* _Before-and-after change data_:

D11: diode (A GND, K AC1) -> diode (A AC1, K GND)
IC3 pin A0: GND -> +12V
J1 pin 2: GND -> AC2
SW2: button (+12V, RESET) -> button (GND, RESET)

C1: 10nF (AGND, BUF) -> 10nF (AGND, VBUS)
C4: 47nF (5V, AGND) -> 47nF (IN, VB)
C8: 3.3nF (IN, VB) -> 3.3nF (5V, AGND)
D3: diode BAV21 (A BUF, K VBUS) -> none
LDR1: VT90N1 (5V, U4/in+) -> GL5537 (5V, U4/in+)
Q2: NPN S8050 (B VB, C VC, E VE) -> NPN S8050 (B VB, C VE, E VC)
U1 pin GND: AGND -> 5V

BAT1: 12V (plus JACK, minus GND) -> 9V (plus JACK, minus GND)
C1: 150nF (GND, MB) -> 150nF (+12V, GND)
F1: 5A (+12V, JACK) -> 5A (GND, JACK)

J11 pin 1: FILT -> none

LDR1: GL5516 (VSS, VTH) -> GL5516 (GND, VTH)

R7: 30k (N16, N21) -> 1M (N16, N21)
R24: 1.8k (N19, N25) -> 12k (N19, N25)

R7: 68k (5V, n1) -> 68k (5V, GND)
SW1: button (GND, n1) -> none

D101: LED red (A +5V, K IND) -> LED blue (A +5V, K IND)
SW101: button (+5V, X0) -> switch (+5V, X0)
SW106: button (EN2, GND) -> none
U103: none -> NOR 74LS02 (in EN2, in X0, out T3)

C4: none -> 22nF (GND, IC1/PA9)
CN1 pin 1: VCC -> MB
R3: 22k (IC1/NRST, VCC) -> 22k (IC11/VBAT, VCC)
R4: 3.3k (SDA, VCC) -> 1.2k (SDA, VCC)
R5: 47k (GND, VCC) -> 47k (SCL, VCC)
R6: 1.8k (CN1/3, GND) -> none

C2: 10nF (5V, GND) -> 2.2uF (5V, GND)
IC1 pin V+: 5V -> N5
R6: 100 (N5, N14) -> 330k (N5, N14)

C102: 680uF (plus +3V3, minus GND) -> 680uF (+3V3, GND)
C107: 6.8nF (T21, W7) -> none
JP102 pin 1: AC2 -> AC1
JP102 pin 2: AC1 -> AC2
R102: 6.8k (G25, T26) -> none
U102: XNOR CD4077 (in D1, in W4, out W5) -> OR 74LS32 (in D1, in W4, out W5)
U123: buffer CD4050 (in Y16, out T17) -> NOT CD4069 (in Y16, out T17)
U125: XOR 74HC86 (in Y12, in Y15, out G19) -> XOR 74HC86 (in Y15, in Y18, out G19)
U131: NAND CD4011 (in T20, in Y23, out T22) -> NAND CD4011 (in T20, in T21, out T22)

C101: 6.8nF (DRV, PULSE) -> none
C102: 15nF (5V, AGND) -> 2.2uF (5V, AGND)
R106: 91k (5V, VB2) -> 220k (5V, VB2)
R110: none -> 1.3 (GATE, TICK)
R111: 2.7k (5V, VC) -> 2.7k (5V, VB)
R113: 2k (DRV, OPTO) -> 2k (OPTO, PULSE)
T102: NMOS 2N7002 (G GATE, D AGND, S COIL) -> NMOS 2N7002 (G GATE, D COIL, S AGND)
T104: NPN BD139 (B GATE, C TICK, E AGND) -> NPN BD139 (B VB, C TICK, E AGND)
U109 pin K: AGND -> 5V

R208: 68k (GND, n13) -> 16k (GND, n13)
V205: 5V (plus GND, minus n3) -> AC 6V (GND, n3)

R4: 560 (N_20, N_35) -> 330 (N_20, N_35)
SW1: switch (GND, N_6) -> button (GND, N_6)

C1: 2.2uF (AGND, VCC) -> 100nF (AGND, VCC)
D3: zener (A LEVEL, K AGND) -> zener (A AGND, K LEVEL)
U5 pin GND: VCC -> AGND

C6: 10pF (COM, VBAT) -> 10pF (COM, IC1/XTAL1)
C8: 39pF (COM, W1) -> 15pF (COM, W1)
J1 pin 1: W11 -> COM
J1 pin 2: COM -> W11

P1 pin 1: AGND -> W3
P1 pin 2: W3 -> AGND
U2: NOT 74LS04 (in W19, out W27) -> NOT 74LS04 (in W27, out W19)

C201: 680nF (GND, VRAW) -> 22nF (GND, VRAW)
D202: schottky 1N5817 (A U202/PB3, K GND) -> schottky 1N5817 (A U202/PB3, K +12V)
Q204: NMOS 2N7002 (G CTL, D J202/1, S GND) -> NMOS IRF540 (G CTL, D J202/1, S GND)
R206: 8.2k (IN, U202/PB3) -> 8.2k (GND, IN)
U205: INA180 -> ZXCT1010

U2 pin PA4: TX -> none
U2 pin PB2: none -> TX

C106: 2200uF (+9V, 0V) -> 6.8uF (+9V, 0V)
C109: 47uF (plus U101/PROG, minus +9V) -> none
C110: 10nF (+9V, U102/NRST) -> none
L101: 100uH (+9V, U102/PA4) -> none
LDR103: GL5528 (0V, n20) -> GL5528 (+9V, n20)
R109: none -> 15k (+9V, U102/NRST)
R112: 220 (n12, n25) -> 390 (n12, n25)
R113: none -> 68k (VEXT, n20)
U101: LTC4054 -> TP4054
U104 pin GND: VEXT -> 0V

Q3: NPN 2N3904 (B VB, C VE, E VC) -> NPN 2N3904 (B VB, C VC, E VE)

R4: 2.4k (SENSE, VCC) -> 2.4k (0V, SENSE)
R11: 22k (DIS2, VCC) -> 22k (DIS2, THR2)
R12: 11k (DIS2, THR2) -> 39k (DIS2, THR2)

* _EXERCISE DESCRIPTION_: Reproduce the data exactly. All of it is needed.

* _TASK RESULT_:
D11: diode (A GND, K AC1) -> diode (A AC1, K GND)
IC3 pin A0: GND -> +12V
J1 pin 2: GND -> AC2
SW2: button (+12V, RESET) -> button (GND, RESET)

C1: 10nF (AGND, BUF) -> 10nF (AGND, VBUS)
C4: 47nF (5V, AGND) -> 47nF (IN, VB)
C8: 3.3nF (IN, VB) -> 3.3nF (5V, AGND)
D3: diode BAV21 (A BUF, K VBUS) -> none
LDR1: VT90N1 (5V, U4/in+) -> GL5537 (5V, U4/in+)
Q2: NPN S8050 (B VB, C VC, E VE) -> NPN S8050 (B VB, C VE, E VC)
U1 pin GND: AGND -> 5V

BAT1: 12V (plus JACK, minus GND) -> 9V (plus JACK, minus GND)
C1: 150nF (GND, MB) -> 150nF (+12V, GND)
F1: 5A (+12V, JACK) -> 5A (GND, JACK)

J11 pin 1: FILT -> none

LDR1: GL5516 (VSS, VTH) -> GL5516 (GND, VTH)

R7: 30k (N16, N21) -> 1M (N16, N21)
R24: 1.8k (N19, N25) -> 12k (N19, N25)

R7: 68k (5V, n1) -> 68k (5V, GND)
SW1: button (GND, n1) -> none

D101: LED red (A +5V, K IND) -> LED blue (A +5V, K IND)
SW101: button (+5V, X0) -> switch (+5V, X0)
SW106: button (EN2, GND) -> none
U103: none -> NOR 74LS02 (in EN2, in X0, out T3)

C4: none -> 22nF (GND, IC1/PA9)
CN1 pin 1: VCC -> MB
R3: 22k (IC1/NRST, VCC) -> 22k (IC11/VBAT, VCC)
R4: 3.3k (SDA, VCC) -> 1.2k (SDA, VCC)
R5: 47k (GND, VCC) -> 47k (SCL, VCC)
R6: 1.8k (CN1/3, GND) -> none

C2: 10nF (5V, GND) -> 2.2uF (5V, GND)
IC1 pin V+: 5V -> N5
R6: 100 (N5, N14) -> 330k (N5, N14)

C102: 680uF (plus +3V3, minus GND) -> 680uF (+3V3, GND)
C107: 6.8nF (T21, W7) -> none
JP102 pin 1: AC2 -> AC1
JP102 pin 2: AC1 -> AC2
R102: 6.8k (G25, T26) -> none
U102: XNOR CD4077 (in D1, in W4, out W5) -> OR 74LS32 (in D1, in W4, out W5)
U123: buffer CD4050 (in Y16, out T17) -> NOT CD4069 (in Y16, out T17)
U125: XOR 74HC86 (in Y12, in Y15, out G19) -> XOR 74HC86 (in Y15, in Y18, out G19)
U131: NAND CD4011 (in T20, in Y23, out T22) -> NAND CD4011 (in T20, in T21, out T22)

C101: 6.8nF (DRV, PULSE) -> none
C102: 15nF (5V, AGND) -> 2.2uF (5V, AGND)
R106: 91k (5V, VB2) -> 220k (5V, VB2)
R110: none -> 1.3 (GATE, TICK)
R111: 2.7k (5V, VC) -> 2.7k (5V, VB)
R113: 2k (DRV, OPTO) -> 2k (OPTO, PULSE)
T102: NMOS 2N7002 (G GATE, D AGND, S COIL) -> NMOS 2N7002 (G GATE, D COIL, S AGND)
T104: NPN BD139 (B GATE, C TICK, E AGND) -> NPN BD139 (B VB, C TICK, E AGND)
U109 pin K: AGND -> 5V

R208: 68k (GND, n13) -> 16k (GND, n13)
V205: 5V (plus GND, minus n3) -> AC 6V (GND, n3)

R4: 560 (N_20, N_35) -> 330 (N_20, N_35)
SW1: switch (GND, N_6) -> button (GND, N_6)

C1: 2.2uF (AGND, VCC) -> 100nF (AGND, VCC)
D3: zener (A LEVEL, K AGND) -> zener (A AGND, K LEVEL)
U5 pin GND: VCC -> AGND

C6: 10pF (COM, VBAT) -> 10pF (COM, IC1/XTAL1)
C8: 39pF (COM, W1) -> 15pF (COM, W1)
J1 pin 1: W11 -> COM
J1 pin 2: COM -> W11

P1 pin 1: AGND -> W3
P1 pin 2: W3 -> AGND
U2: NOT 74LS04 (in W19, out W27) -> NOT 74LS04 (in W27, out W19)

C201: 680nF (GND, VRAW) -> 22nF (GND, VRAW)
D202: schottky 1N5817 (A U202/PB3, K GND) -> schottky 1N5817 (A U202/PB3, K +12V)
Q204: NMOS 2N7002 (G CTL, D J202/1, S GND) -> NMOS IRF540 (G CTL, D J202/1, S GND)
R206: 8.2k (IN, U202/PB3) -> 8.2k (GND, IN)
U205: INA180 -> ZXCT1010

U2 pin PA4: TX -> none
U2 pin PB2: none -> TX

C106: 2200uF (+9V, 0V) -> 6.8uF (+9V, 0V)
C109: 47uF (plus U101/PROG, minus +9V) -> none
C110: 10nF (+9V, U102/NRST) -> none
L101: 100uH (+9V, U102/PA4) -> none
LDR103: GL5528 (0V, n20) -> GL5528 (+9V, n20)
R109: none -> 15k (+9V, U102/NRST)
R112: 220 (n12, n25) -> 390 (n12, n25)
R113: none -> 68k (VEXT, n20)
U101: LTC4054 -> TP4054
U104 pin GND: VEXT -> 0V

Q3: NPN 2N3904 (B VB, C VE, E VC) -> NPN 2N3904 (B VB, C VC, E VE)

R4: 2.4k (SENSE, VCC) -> 2.4k (0V, SENSE)
R11: 22k (DIS2, VCC) -> 22k (DIS2, THR2)
R12: 11k (DIS2, THR2) -> 39k (DIS2, THR2)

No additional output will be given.